[Saved entries]
Start of Block

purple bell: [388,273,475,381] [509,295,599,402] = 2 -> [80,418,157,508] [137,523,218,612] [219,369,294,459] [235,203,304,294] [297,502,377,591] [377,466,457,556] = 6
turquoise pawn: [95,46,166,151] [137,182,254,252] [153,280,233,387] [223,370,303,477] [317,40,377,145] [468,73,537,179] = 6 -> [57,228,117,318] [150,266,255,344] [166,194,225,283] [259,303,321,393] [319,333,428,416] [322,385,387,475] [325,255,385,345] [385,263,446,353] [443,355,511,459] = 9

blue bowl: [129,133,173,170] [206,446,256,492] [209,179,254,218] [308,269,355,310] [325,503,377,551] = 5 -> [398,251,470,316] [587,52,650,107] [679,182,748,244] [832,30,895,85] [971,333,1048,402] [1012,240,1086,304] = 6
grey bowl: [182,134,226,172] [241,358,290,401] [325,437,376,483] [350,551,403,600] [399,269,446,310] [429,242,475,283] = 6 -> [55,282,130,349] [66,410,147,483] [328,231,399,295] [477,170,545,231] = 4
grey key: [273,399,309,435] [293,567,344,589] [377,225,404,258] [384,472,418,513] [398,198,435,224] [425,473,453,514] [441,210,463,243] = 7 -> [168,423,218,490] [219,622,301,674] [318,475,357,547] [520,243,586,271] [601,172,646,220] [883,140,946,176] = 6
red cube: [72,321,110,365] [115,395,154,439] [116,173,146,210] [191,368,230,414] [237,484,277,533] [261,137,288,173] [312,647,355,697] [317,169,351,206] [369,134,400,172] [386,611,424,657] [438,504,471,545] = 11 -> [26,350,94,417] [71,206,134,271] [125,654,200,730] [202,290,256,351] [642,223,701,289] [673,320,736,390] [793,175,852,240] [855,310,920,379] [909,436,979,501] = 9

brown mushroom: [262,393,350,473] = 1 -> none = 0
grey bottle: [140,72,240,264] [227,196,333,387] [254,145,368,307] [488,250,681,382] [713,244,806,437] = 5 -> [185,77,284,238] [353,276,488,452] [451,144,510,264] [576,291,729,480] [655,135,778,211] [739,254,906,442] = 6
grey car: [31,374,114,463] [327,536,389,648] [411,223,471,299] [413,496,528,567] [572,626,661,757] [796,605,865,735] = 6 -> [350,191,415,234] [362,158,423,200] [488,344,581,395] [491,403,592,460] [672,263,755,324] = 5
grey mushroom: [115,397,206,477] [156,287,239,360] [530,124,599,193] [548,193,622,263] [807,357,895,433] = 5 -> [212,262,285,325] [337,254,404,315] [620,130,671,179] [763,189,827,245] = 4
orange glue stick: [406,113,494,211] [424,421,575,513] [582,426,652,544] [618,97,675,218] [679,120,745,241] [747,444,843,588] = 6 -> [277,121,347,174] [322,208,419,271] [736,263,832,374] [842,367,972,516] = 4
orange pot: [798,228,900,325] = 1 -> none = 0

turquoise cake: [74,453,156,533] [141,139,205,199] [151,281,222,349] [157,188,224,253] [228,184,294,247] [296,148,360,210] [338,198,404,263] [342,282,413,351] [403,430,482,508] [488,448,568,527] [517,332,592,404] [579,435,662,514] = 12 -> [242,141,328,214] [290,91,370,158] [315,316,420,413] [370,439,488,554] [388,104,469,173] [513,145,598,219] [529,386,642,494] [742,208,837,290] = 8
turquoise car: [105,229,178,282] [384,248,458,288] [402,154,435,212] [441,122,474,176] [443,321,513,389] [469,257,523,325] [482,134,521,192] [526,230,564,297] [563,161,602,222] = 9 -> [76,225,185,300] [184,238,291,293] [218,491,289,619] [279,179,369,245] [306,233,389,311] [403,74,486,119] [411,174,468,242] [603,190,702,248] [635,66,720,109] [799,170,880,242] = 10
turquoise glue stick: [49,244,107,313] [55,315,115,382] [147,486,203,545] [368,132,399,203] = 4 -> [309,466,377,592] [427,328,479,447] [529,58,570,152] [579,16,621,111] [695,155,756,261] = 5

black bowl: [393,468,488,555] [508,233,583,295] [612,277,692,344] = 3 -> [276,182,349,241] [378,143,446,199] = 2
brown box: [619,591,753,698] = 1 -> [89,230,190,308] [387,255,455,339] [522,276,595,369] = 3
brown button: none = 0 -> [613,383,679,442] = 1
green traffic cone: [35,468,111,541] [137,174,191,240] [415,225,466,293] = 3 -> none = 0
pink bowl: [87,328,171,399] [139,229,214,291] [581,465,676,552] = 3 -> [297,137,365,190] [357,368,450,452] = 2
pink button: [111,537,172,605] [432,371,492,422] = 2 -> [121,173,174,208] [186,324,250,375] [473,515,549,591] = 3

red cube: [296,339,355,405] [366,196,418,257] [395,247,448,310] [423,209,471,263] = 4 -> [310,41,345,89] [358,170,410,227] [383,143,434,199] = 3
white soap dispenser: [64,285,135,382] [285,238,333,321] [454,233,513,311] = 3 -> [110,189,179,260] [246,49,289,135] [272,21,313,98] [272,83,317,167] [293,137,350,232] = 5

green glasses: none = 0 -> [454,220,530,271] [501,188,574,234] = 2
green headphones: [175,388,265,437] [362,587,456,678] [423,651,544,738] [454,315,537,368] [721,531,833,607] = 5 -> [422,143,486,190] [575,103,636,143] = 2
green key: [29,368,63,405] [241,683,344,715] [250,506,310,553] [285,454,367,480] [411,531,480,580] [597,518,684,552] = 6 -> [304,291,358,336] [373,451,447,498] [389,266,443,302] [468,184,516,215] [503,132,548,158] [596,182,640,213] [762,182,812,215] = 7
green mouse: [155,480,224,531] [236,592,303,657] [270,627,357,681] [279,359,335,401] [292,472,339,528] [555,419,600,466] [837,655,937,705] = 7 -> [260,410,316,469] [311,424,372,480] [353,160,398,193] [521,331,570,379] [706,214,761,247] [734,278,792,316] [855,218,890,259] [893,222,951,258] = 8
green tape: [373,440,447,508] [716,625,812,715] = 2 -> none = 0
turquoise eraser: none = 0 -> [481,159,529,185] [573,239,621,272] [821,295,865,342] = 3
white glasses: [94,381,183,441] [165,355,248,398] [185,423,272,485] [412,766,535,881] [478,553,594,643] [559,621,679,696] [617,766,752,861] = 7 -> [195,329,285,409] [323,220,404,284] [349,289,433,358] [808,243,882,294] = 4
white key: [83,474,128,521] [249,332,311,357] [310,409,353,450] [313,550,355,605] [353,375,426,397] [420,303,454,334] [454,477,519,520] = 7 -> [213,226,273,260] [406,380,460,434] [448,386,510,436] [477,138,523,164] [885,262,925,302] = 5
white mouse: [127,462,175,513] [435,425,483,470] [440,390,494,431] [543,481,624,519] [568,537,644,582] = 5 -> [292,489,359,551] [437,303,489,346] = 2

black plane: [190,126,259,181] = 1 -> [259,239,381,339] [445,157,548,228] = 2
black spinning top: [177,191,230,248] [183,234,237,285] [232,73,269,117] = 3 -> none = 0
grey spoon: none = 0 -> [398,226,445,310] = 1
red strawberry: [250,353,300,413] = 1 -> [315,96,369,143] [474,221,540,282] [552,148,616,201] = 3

End of Block

Instructions for the task
Give back, word for word, only the lines above from the line holding "white soap dispenser: [64,285,135,382]" to the line holding "white glasses: [94,381,183,441]", both included.

Solution
white soap dispenser: [64,285,135,382] [285,238,333,321] [454,233,513,311] = 3 -> [110,189,179,260] [246,49,289,135] [272,21,313,98] [272,83,317,167] [293,137,350,232] = 5

green glasses: none = 0 -> [454,220,530,271] [501,188,574,234] = 2
green headphones: [175,388,265,437] [362,587,456,678] [423,651,544,738] [454,315,537,368] [721,531,833,607] = 5 -> [422,143,486,190] [575,103,636,143] = 2
green key: [29,368,63,405] [241,683,344,715] [250,506,310,553] [285,454,367,480] [411,531,480,580] [597,518,684,552] = 6 -> [304,291,358,336] [373,451,447,498] [389,266,443,302] [468,184,516,215] [503,132,548,158] [596,182,640,213] [762,182,812,215] = 7
green mouse: [155,480,224,531] [236,592,303,657] [270,627,357,681] [279,359,335,401] [292,472,339,528] [555,419,600,466] [837,655,937,705] = 7 -> [260,410,316,469] [311,424,372,480] [353,160,398,193] [521,331,570,379] [706,214,761,247] [734,278,792,316] [855,218,890,259] [893,222,951,258] = 8
green tape: [373,440,447,508] [716,625,812,715] = 2 -> none = 0
turquoise eraser: none = 0 -> [481,159,529,185] [573,239,621,272] [821,295,865,342] = 3
white glasses: [94,381,183,441] [165,355,248,398] [185,423,272,485] [412,766,535,881] [478,553,594,643] [559,621,679,696] [617,766,752,861] = 7 -> [195,329,285,409] [323,220,404,284] [349,289,433,358] [808,243,882,294] = 4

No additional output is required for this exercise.